## YOUR GOAL
Reproduce each entry below in full, exactly as it was given.
********
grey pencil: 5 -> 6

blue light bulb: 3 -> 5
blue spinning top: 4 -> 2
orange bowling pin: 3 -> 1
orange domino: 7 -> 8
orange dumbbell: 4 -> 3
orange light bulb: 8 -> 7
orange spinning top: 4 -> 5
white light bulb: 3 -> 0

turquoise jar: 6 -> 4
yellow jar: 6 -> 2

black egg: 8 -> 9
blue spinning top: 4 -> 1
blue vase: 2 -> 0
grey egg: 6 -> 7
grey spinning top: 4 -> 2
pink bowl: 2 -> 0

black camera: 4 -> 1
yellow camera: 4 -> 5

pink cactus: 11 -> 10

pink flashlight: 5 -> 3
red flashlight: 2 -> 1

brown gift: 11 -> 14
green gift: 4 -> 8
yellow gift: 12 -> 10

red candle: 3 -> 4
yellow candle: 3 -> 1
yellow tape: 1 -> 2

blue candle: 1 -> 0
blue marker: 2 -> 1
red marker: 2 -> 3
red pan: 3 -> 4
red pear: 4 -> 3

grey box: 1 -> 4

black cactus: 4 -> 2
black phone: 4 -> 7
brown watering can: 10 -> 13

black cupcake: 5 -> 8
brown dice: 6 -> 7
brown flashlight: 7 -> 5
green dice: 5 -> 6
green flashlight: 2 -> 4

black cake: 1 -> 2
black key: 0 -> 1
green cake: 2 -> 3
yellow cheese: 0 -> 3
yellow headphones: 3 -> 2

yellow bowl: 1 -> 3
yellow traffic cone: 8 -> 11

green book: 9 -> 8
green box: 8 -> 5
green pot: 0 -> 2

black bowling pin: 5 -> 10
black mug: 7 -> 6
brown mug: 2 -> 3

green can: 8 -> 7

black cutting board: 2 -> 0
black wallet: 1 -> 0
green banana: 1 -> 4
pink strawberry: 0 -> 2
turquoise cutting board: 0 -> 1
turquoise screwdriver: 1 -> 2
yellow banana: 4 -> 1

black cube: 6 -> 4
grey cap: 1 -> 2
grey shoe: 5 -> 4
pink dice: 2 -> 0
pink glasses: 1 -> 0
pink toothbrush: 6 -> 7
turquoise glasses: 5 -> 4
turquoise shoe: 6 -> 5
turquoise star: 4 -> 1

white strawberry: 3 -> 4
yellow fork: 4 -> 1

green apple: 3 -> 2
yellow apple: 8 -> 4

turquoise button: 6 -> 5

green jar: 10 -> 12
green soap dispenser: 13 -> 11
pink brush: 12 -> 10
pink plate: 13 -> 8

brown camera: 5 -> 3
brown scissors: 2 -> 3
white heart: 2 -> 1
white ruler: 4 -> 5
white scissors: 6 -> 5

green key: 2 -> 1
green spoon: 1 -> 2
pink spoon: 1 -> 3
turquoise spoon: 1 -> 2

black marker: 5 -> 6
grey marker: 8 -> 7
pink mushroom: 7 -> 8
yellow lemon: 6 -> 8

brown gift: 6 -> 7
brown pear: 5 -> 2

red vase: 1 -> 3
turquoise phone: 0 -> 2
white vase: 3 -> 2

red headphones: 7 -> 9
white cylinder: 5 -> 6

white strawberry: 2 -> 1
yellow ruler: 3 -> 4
********
## ANSWER AREA
grey pencil: 5 -> 6

blue light bulb: 3 -> 5
blue spinning top: 4 -> 2
orange bowling pin: 3 -> 1
orange domino: 7 -> 8
orange dumbbell: 4 -> 3
orange light bulb: 8 -> 7
orange spinning top: 4 -> 5
white light bulb: 3 -> 0

turquoise jar: 6 -> 4
yellow jar: 6 -> 2

black egg: 8 -> 9
blue spinning top: 4 -> 1
blue vase: 2 -> 0
grey egg: 6 -> 7
grey spinning top: 4 -> 2
pink bowl: 2 -> 0

black camera: 4 -> 1
yellow camera: 4 -> 5

pink cactus: 11 -> 10

pink flashlight: 5 -> 3
red flashlight: 2 -> 1

brown gift: 11 -> 14
green gift: 4 -> 8
yellow gift: 12 -> 10

red candle: 3 -> 4
yellow candle: 3 -> 1
yellow tape: 1 -> 2

blue candle: 1 -> 0
blue marker: 2 -> 1
red marker: 2 -> 3
red pan: 3 -> 4
red pear: 4 -> 3

grey box: 1 -> 4

black cactus: 4 -> 2
black phone: 4 -> 7
brown watering can: 10 -> 13

black cupcake: 5 -> 8
brown dice: 6 -> 7
brown flashlight: 7 -> 5
green dice: 5 -> 6
green flashlight: 2 -> 4

black cake: 1 -> 2
black key: 0 -> 1
green cake: 2 -> 3
yellow cheese: 0 -> 3
yellow headphones: 3 -> 2

yellow bowl: 1 -> 3
yellow traffic cone: 8 -> 11

green book: 9 -> 8
green box: 8 -> 5
green pot: 0 -> 2

black bowling pin: 5 -> 10
black mug: 7 -> 6
brown mug: 2 -> 3

green can: 8 -> 7

black cutting board: 2 -> 0
black wallet: 1 -> 0
green banana: 1 -> 4
pink strawberry: 0 -> 2
turquoise cutting board: 0 -> 1
turquoise screwdriver: 1 -> 2
yellow banana: 4 -> 1

black cube: 6 -> 4
grey cap: 1 -> 2
grey shoe: 5 -> 4
pink dice: 2 -> 0
pink glasses: 1 -> 0
pink toothbrush: 6 -> 7
turquoise glasses: 5 -> 4
turquoise shoe: 6 -> 5
turquoise star: 4 -> 1

white strawberry: 3 -> 4
yellow fork: 4 -> 1

green apple: 3 -> 2
yellow apple: 8 -> 4

turquoise button: 6 -> 5

green jar: 10 -> 12
green soap dispenser: 13 -> 11
pink brush: 12 -> 10
pink plate: 13 -> 8

brown camera: 5 -> 3
brown scissors: 2 -> 3
white heart: 2 -> 1
white ruler: 4 -> 5
white scissors: 6 -> 5

green key: 2 -> 1
green spoon: 1 -> 2
pink spoon: 1 -> 3
turquoise spoon: 1 -> 2

black marker: 5 -> 6
grey marker: 8 -> 7
pink mushroom: 7 -> 8
yellow lemon: 6 -> 8

brown gift: 6 -> 7
brown pear: 5 -> 2

red vase: 1 -> 3
turquoise phone: 0 -> 2
white vase: 3 -> 2

red headphones: 7 -> 9
white cylinder: 5 -> 6

white strawberry: 2 -> 1
yellow ruler: 3 -> 4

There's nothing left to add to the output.